# Material provided:
====
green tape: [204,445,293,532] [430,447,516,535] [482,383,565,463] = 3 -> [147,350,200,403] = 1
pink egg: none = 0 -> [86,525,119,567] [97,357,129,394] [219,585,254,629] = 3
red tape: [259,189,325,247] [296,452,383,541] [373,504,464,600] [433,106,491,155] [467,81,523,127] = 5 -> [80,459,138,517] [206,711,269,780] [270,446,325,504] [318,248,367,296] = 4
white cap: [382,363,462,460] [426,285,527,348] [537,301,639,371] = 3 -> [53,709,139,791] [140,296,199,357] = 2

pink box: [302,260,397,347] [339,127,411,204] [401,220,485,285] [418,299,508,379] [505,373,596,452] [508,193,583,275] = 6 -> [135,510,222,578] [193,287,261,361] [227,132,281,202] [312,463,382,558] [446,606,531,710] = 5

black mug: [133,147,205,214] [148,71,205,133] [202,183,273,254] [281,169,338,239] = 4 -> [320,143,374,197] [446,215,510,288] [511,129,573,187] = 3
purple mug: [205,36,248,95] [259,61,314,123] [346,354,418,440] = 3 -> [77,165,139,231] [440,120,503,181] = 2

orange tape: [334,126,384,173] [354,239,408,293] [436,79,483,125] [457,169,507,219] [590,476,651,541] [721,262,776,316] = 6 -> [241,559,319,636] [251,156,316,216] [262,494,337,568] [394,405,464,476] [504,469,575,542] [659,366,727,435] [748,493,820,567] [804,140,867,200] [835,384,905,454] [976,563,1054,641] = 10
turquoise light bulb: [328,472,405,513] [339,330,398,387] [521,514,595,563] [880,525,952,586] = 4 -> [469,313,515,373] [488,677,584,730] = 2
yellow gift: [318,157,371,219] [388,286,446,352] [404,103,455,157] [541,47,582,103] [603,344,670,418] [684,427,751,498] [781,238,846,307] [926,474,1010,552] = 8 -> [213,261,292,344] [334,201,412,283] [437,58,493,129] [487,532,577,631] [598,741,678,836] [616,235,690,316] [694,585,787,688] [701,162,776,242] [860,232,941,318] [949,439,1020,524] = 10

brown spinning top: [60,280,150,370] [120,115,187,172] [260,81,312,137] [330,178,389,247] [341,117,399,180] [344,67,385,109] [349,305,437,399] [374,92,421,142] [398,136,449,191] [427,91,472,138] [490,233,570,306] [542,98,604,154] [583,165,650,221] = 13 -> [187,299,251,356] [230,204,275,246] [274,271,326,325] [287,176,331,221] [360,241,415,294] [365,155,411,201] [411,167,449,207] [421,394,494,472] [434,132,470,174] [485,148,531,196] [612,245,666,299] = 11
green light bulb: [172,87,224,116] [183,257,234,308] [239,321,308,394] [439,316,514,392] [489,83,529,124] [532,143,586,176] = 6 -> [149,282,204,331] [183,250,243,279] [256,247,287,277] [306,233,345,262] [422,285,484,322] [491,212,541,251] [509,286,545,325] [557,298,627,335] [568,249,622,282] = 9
====
# Assignment:
With every line intact, output the listing above exactly.

# Solution below:
green tape: [204,445,293,532] [430,447,516,535] [482,383,565,463] = 3 -> [147,350,200,403] = 1
pink egg: none = 0 -> [86,525,119,567] [97,357,129,394] [219,585,254,629] = 3
red tape: [259,189,325,247] [296,452,383,541] [373,504,464,600] [433,106,491,155] [467,81,523,127] = 5 -> [80,459,138,517] [206,711,269,780] [270,446,325,504] [318,248,367,296] = 4
white cap: [382,363,462,460] [426,285,527,348] [537,301,639,371] = 3 -> [53,709,139,791] [140,296,199,357] = 2

pink box: [302,260,397,347] [339,127,411,204] [401,220,485,285] [418,299,508,379] [505,373,596,452] [508,193,583,275] = 6 -> [135,510,222,578] [193,287,261,361] [227,132,281,202] [312,463,382,558] [446,606,531,710] = 5

black mug: [133,147,205,214] [148,71,205,133] [202,183,273,254] [281,169,338,239] = 4 -> [320,143,374,197] [446,215,510,288] [511,129,573,187] = 3
purple mug: [205,36,248,95] [259,61,314,123] [346,354,418,440] = 3 -> [77,165,139,231] [440,120,503,181] = 2

orange tape: [334,126,384,173] [354,239,408,293] [436,79,483,125] [457,169,507,219] [590,476,651,541] [721,262,776,316] = 6 -> [241,559,319,636] [251,156,316,216] [262,494,337,568] [394,405,464,476] [504,469,575,542] [659,366,727,435] [748,493,820,567] [804,140,867,200] [835,384,905,454] [976,563,1054,641] = 10
turquoise light bulb: [328,472,405,513] [339,330,398,387] [521,514,595,563] [880,525,952,586] = 4 -> [469,313,515,373] [488,677,584,730] = 2
yellow gift: [318,157,371,219] [388,286,446,352] [404,103,455,157] [541,47,582,103] [603,344,670,418] [684,427,751,498] [781,238,846,307] [926,474,1010,552] = 8 -> [213,261,292,344] [334,201,412,283] [437,58,493,129] [487,532,577,631] [598,741,678,836] [616,235,690,316] [694,585,787,688] [701,162,776,242] [860,232,941,318] [949,439,1020,524] = 10

brown spinning top: [60,280,150,370] [120,115,187,172] [260,81,312,137] [330,178,389,247] [341,117,399,180] [344,67,385,109] [349,305,437,399] [374,92,421,142] [398,136,449,191] [427,91,472,138] [490,233,570,306] [542,98,604,154] [583,165,650,221] = 13 -> [187,299,251,356] [230,204,275,246] [274,271,326,325] [287,176,331,221] [360,241,415,294] [365,155,411,201] [411,167,449,207] [421,394,494,472] [434,132,470,174] [485,148,531,196] [612,245,666,299] = 11
green light bulb: [172,87,224,116] [183,257,234,308] [239,321,308,394] [439,316,514,392] [489,83,529,124] [532,143,586,176] = 6 -> [149,282,204,331] [183,250,243,279] [256,247,287,277] [306,233,345,262] [422,285,484,322] [491,212,541,251] [509,286,545,325] [557,298,627,335] [568,249,622,282] = 9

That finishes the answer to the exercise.